**Directions:**
In the entries that follow, the line with "U4 pin SDA: SDA -> VX" opens the range and the line with "R4: 220k (N3, U3/OUT) -> none" closes it; repeat that range exactly, both lines included.

**Dataset entries:**
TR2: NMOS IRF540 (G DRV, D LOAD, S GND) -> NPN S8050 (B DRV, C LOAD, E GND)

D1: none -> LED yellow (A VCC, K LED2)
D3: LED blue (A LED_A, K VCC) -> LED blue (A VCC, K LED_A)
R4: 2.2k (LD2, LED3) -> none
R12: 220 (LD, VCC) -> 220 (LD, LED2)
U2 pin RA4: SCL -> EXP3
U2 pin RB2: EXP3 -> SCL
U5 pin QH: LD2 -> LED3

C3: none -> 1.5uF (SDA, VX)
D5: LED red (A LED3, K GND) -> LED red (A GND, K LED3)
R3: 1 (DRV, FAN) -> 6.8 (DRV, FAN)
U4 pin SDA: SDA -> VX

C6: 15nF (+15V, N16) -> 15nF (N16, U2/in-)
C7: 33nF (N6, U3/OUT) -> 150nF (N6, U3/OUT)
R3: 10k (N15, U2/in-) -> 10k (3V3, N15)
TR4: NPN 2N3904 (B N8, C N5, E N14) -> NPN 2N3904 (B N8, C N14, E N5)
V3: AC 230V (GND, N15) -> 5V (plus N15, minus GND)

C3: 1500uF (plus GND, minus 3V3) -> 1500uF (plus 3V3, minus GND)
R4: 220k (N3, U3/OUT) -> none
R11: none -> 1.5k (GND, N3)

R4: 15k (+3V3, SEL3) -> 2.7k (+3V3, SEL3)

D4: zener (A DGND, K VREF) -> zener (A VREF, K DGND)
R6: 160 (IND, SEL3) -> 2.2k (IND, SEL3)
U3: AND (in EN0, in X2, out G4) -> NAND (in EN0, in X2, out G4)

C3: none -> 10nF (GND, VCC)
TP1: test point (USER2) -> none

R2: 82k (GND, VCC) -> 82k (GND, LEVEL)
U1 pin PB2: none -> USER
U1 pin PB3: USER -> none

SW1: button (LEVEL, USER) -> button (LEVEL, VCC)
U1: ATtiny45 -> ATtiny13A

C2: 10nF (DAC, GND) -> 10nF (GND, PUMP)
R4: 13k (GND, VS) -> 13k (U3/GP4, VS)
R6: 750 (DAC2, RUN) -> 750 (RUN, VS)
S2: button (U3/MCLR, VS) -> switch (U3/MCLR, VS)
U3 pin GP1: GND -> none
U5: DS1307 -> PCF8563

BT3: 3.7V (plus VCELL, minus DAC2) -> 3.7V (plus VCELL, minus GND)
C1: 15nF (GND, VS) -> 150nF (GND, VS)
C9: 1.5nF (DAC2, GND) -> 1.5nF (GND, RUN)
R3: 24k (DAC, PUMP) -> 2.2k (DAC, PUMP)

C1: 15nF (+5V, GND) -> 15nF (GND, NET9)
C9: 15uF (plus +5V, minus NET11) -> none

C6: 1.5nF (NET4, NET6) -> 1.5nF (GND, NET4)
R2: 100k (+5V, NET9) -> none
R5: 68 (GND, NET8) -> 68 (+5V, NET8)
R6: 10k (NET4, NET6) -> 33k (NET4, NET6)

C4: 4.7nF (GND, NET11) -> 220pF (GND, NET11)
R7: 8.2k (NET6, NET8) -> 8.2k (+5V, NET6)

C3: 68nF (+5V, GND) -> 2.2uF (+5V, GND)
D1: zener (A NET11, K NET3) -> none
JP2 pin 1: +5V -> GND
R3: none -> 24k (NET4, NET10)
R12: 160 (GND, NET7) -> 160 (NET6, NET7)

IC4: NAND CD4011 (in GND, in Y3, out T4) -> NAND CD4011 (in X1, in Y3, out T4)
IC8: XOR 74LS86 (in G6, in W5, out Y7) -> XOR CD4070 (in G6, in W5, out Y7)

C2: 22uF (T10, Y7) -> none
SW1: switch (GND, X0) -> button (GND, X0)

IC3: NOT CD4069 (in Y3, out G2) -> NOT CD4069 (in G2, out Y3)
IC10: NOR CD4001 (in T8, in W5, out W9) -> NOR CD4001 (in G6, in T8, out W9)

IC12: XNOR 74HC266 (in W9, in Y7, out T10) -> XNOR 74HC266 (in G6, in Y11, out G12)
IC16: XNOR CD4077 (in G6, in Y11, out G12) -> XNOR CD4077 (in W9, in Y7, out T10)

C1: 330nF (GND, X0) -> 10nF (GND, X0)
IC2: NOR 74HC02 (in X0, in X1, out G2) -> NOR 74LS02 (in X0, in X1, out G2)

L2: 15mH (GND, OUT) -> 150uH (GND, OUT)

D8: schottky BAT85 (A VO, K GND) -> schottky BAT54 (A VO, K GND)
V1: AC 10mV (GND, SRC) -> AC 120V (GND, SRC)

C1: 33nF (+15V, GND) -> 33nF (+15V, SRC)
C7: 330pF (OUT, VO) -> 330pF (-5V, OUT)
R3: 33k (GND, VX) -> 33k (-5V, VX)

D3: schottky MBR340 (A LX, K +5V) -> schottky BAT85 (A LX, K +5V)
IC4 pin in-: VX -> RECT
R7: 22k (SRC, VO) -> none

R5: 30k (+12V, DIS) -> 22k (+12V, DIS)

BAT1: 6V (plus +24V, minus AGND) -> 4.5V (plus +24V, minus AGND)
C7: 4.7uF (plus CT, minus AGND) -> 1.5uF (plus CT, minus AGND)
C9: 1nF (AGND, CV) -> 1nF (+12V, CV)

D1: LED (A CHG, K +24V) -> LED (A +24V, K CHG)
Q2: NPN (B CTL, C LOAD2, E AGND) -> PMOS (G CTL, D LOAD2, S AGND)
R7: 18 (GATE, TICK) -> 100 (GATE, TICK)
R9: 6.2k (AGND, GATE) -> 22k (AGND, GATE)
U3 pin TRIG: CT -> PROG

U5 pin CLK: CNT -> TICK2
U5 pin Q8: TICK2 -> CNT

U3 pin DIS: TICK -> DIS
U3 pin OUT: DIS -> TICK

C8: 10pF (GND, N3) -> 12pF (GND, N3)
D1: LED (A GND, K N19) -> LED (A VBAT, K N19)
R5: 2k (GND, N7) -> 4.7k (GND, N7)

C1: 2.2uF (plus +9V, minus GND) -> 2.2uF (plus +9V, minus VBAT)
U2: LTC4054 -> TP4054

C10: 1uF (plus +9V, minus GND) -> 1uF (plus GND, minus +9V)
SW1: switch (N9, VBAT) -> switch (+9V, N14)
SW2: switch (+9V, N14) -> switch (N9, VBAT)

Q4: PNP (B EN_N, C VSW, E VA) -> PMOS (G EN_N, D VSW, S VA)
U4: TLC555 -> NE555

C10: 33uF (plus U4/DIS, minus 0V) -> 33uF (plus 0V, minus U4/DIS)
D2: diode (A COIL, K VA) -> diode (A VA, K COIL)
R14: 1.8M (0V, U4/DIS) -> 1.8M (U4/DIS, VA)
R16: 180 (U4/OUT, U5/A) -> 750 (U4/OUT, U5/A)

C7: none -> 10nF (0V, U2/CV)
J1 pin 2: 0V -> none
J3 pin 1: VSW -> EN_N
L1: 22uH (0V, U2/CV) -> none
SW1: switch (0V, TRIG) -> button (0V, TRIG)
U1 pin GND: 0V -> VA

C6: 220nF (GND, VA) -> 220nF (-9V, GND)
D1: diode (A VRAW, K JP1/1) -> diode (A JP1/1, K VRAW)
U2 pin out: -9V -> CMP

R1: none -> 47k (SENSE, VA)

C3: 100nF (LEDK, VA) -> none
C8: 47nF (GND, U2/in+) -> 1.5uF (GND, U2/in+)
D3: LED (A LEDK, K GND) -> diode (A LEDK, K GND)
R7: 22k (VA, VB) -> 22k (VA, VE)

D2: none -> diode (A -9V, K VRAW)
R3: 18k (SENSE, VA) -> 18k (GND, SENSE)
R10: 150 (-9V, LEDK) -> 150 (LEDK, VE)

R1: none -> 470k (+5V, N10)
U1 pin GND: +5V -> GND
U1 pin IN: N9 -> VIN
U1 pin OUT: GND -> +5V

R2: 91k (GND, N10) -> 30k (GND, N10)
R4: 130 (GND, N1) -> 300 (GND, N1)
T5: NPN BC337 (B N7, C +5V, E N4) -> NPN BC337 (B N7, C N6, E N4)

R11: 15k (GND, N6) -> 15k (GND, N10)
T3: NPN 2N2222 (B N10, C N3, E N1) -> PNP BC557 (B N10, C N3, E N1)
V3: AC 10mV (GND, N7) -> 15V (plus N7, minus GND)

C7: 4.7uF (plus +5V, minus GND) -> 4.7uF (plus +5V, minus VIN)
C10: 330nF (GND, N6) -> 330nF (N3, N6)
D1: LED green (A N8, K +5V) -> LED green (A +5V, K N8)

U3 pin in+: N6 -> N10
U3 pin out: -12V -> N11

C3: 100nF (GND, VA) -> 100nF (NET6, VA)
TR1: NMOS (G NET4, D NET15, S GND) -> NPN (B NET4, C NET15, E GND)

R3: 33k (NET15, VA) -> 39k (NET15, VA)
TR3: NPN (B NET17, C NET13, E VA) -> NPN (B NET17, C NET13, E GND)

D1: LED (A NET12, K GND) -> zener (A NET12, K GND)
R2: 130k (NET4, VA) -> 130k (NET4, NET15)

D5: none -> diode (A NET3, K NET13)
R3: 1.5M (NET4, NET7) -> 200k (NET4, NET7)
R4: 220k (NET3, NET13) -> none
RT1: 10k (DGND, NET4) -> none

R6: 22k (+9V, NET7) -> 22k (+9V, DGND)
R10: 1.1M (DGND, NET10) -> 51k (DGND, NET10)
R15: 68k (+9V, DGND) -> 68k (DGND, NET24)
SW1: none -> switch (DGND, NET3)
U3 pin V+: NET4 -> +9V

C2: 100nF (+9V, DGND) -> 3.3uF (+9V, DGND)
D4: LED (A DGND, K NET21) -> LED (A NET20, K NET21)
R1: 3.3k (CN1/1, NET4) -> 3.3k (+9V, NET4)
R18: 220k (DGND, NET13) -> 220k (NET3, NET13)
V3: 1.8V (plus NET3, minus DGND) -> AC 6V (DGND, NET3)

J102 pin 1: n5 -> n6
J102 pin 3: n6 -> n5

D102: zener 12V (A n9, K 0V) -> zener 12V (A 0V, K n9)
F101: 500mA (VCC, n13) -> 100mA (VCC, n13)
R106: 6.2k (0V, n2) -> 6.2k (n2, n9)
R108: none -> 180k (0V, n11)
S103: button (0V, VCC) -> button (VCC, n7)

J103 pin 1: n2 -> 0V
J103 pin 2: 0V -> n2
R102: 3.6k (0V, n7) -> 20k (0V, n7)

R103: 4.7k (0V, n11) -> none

**Answer for this exercise:**
U4 pin SDA: SDA -> VX

C6: 15nF (+15V, N16) -> 15nF (N16, U2/in-)
C7: 33nF (N6, U3/OUT) -> 150nF (N6, U3/OUT)
R3: 10k (N15, U2/in-) -> 10k (3V3, N15)
TR4: NPN 2N3904 (B N8, C N5, E N14) -> NPN 2N3904 (B N8, C N14, E N5)
V3: AC 230V (GND, N15) -> 5V (plus N15, minus GND)

C3: 1500uF (plus GND, minus 3V3) -> 1500uF (plus 3V3, minus GND)
R4: 220k (N3, U3/OUT) -> none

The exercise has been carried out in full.